▶ Directions for this task: Please pull out every line in the items below that contains the word "kern", copying each line whole.

▶ Material:
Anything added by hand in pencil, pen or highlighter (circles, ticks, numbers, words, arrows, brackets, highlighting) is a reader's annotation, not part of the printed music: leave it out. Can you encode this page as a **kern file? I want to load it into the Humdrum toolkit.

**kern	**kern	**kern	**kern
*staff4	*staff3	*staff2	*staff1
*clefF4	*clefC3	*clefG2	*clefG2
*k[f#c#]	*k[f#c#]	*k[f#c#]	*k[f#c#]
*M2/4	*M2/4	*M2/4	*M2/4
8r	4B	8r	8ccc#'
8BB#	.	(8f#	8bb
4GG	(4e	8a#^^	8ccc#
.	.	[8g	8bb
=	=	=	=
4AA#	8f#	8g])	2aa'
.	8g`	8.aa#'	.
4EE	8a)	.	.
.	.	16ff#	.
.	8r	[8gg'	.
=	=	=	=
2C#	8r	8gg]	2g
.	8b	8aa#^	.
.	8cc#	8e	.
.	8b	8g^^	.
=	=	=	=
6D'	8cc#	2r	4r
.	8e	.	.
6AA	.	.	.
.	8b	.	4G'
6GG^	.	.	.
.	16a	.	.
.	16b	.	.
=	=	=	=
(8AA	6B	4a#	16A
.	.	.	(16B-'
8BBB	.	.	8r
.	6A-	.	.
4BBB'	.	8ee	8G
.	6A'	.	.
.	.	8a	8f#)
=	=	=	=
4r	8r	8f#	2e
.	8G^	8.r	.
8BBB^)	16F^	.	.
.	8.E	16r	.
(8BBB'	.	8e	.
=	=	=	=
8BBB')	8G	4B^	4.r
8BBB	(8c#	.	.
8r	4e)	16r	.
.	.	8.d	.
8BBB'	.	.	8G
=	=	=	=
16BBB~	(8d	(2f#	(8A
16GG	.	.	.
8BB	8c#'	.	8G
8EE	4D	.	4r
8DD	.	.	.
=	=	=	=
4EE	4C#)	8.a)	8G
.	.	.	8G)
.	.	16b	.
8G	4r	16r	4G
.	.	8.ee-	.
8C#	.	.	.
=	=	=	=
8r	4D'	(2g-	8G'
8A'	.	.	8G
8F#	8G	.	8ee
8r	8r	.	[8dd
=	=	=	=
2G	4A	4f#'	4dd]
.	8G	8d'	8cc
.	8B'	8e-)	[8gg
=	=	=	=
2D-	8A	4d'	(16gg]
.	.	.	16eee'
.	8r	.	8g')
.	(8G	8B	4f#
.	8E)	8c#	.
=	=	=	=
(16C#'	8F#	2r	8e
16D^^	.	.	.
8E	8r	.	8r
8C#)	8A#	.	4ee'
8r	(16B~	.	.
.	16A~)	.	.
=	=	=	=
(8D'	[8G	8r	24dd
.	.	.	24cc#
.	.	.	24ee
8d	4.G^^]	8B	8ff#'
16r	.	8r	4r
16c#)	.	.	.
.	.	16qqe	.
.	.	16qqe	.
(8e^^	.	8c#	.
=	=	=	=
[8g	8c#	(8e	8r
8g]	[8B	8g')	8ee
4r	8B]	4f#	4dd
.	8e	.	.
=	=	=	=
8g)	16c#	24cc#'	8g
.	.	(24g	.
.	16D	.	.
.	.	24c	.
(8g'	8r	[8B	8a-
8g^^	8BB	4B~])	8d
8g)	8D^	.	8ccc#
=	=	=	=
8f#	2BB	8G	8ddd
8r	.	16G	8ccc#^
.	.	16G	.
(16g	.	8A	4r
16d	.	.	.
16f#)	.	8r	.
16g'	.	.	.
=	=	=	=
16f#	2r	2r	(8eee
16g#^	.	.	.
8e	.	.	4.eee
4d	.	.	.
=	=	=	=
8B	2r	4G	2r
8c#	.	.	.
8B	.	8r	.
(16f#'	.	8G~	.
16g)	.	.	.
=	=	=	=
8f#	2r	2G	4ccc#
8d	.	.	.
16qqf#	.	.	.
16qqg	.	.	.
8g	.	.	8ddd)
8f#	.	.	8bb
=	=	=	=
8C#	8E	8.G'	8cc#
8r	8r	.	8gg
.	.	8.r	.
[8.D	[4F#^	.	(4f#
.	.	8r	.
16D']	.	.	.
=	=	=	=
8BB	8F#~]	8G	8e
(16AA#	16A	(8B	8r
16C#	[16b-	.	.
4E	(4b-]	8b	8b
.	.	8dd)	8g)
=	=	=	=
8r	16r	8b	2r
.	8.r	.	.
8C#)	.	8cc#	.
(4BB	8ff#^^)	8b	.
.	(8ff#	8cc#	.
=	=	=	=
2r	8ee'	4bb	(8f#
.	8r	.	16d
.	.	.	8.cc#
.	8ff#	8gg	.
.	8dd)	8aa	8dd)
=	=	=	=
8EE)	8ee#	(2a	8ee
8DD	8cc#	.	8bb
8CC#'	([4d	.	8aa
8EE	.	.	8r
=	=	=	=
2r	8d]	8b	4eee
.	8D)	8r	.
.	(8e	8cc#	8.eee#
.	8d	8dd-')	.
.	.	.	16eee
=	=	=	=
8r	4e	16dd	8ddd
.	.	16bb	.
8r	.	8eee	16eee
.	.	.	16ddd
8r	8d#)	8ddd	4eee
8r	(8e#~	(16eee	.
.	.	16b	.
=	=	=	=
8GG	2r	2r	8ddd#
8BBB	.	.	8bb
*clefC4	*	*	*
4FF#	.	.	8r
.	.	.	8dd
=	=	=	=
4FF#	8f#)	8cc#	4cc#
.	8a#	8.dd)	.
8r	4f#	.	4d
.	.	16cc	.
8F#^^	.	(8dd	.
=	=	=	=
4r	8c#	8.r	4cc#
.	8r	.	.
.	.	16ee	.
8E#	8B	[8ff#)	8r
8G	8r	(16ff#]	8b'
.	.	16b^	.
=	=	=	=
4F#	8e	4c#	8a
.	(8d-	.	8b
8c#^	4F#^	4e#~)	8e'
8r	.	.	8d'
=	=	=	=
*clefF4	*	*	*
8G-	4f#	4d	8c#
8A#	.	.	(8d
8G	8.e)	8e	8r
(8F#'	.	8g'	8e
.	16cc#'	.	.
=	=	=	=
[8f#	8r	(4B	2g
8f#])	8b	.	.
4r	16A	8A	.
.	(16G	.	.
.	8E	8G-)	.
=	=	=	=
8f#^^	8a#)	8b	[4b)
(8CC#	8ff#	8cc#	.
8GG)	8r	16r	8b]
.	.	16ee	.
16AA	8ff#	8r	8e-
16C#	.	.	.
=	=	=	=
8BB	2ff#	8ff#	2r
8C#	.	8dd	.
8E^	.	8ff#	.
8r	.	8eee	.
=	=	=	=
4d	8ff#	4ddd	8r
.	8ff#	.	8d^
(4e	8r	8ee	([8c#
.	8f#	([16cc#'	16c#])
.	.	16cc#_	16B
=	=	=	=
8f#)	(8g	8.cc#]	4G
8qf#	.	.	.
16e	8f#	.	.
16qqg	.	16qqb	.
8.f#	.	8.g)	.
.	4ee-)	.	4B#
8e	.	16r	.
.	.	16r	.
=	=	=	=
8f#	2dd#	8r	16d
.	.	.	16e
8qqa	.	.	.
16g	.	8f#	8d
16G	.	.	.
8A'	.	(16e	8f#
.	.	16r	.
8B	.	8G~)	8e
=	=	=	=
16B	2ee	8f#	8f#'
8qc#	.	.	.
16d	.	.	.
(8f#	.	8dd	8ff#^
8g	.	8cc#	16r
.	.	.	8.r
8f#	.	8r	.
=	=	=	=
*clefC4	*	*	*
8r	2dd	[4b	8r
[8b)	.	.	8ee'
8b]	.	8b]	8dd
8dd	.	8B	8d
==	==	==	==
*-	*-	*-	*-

▶ Finished answer:
Anything added by hand in pencil, pen or highlighter (circles, ticks, numbers, words, arrows, brackets, highlighting) is a reader's annotation, not part of the printed music: leave it out. Can you encode this page as a **kern file? I want to load it into the Humdrum toolkit.
**kern	**kern	**kern	**kern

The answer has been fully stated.